-- Task brief --
Transcribe verbatim the span of lines that opens with the line containing "camera: 15 degrees left, 10 degrees up" and closes with the last line of the data below.

-- Dataset content --
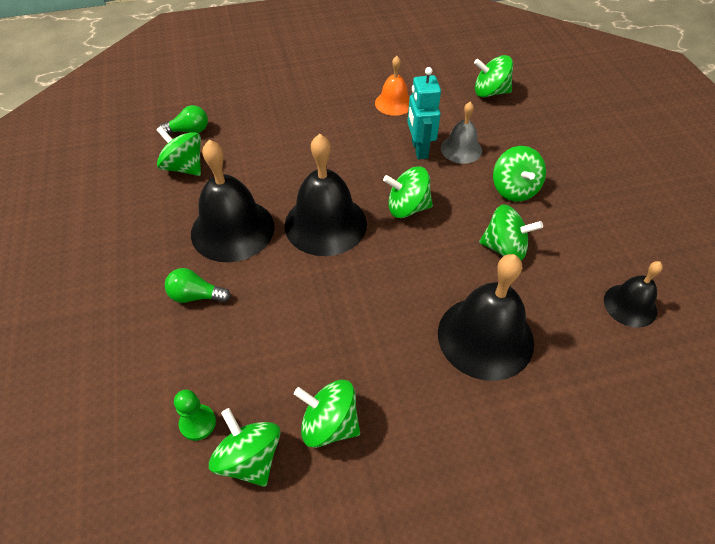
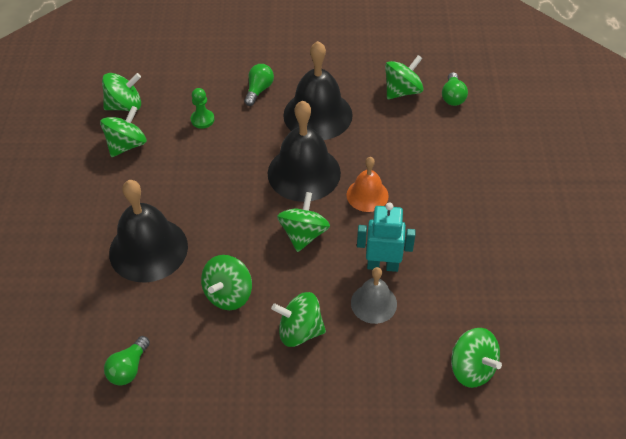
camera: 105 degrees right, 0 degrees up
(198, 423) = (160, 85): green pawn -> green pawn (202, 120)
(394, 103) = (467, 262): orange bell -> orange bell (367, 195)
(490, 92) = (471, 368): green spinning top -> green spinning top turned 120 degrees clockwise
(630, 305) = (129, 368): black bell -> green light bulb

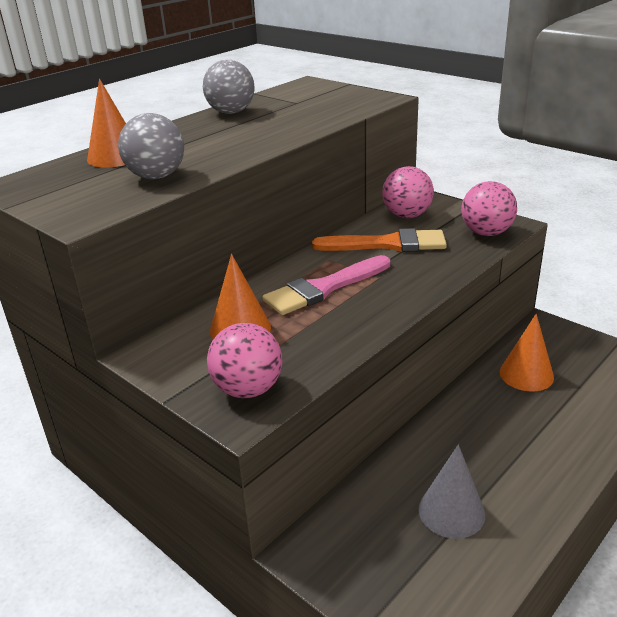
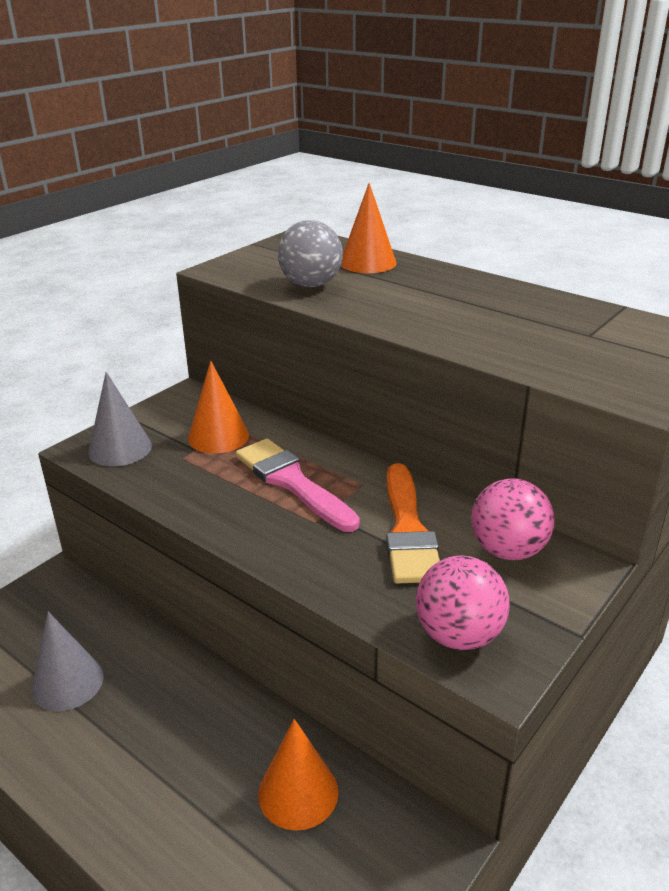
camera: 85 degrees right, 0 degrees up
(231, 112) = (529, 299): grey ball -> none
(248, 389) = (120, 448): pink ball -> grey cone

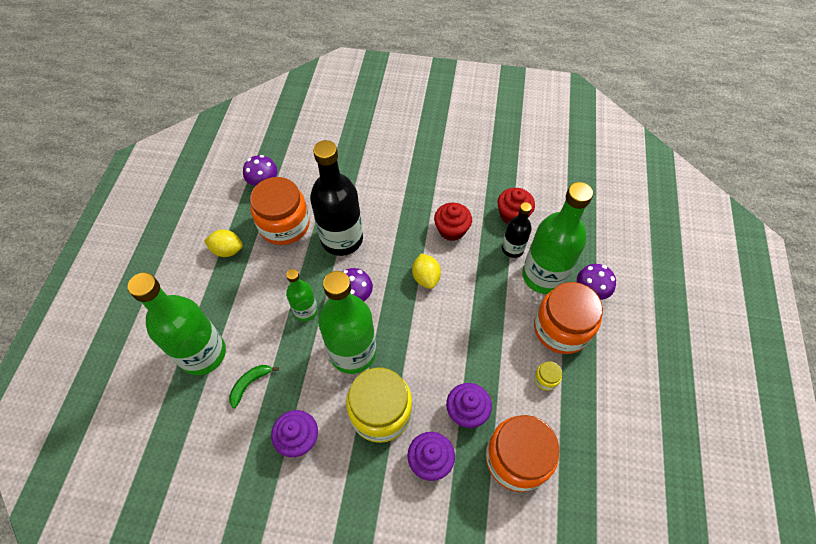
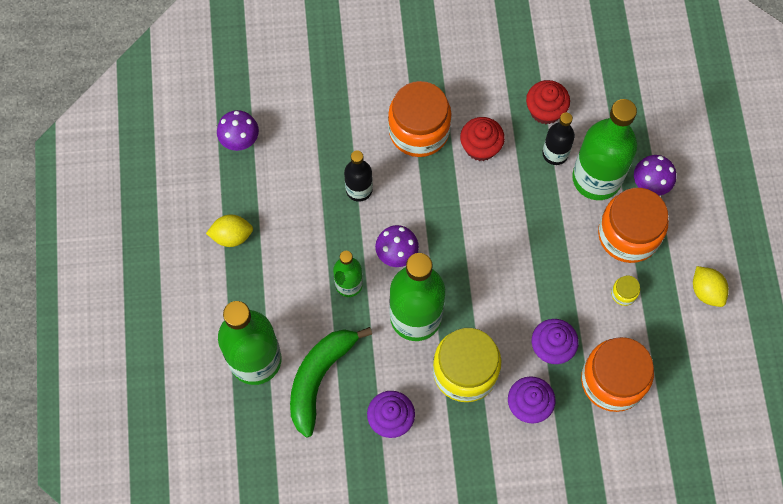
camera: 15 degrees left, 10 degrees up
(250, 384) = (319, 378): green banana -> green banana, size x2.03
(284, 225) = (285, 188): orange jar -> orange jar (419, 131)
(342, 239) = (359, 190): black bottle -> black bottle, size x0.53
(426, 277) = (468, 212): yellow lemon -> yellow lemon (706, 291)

-- The completed task --
camera: 15 degrees left, 10 degrees up
(250, 384) = (319, 378): green banana -> green banana, size x2.03
(284, 225) = (285, 188): orange jar -> orange jar (419, 131)
(342, 239) = (359, 190): black bottle -> black bottle, size x0.53
(426, 277) = (468, 212): yellow lemon -> yellow lemon (706, 291)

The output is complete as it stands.